### What you need to do
Your answer should be the full data, transcribed exactly, with no pictures in it.

**** Collected material ****

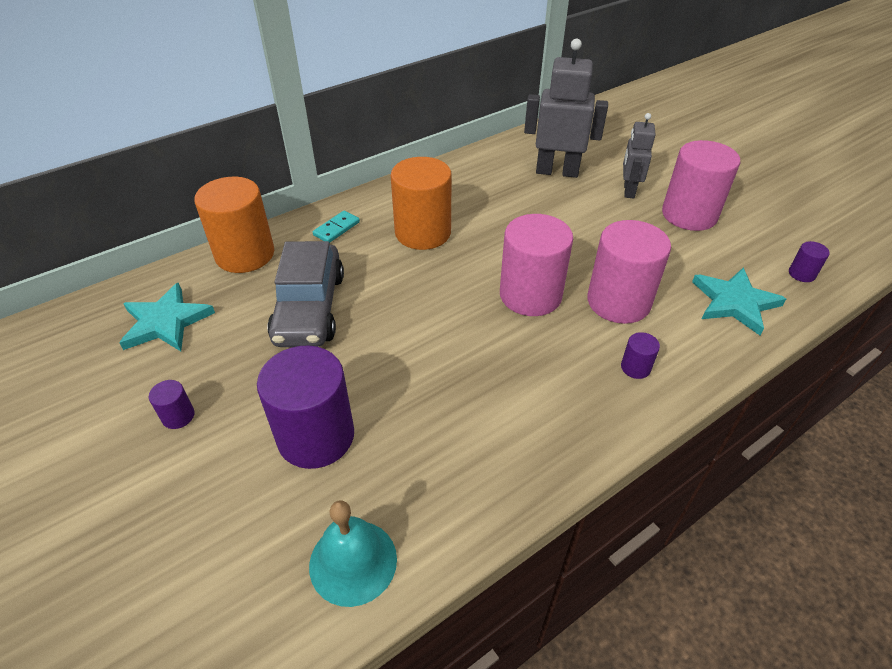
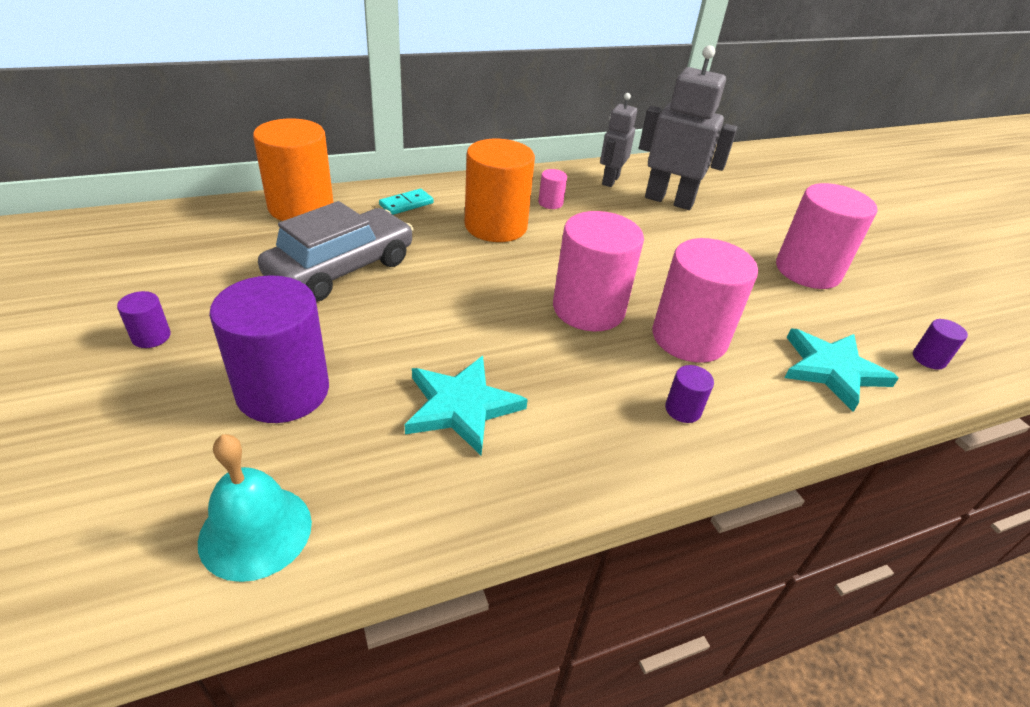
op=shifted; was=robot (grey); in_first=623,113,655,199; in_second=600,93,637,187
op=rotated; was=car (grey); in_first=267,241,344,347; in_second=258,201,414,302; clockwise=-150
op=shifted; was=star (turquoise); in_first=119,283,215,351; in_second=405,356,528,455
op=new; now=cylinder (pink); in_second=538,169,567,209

****

### Answer box
op=shifted; was=robot (grey); in_first=623,113,655,199; in_second=600,93,637,187
op=rotated; was=car (grey); in_first=267,241,344,347; in_second=258,201,414,302; clockwise=-150
op=shifted; was=star (turquoise); in_first=119,283,215,351; in_second=405,356,528,455
op=new; now=cylinder (pink); in_second=538,169,567,209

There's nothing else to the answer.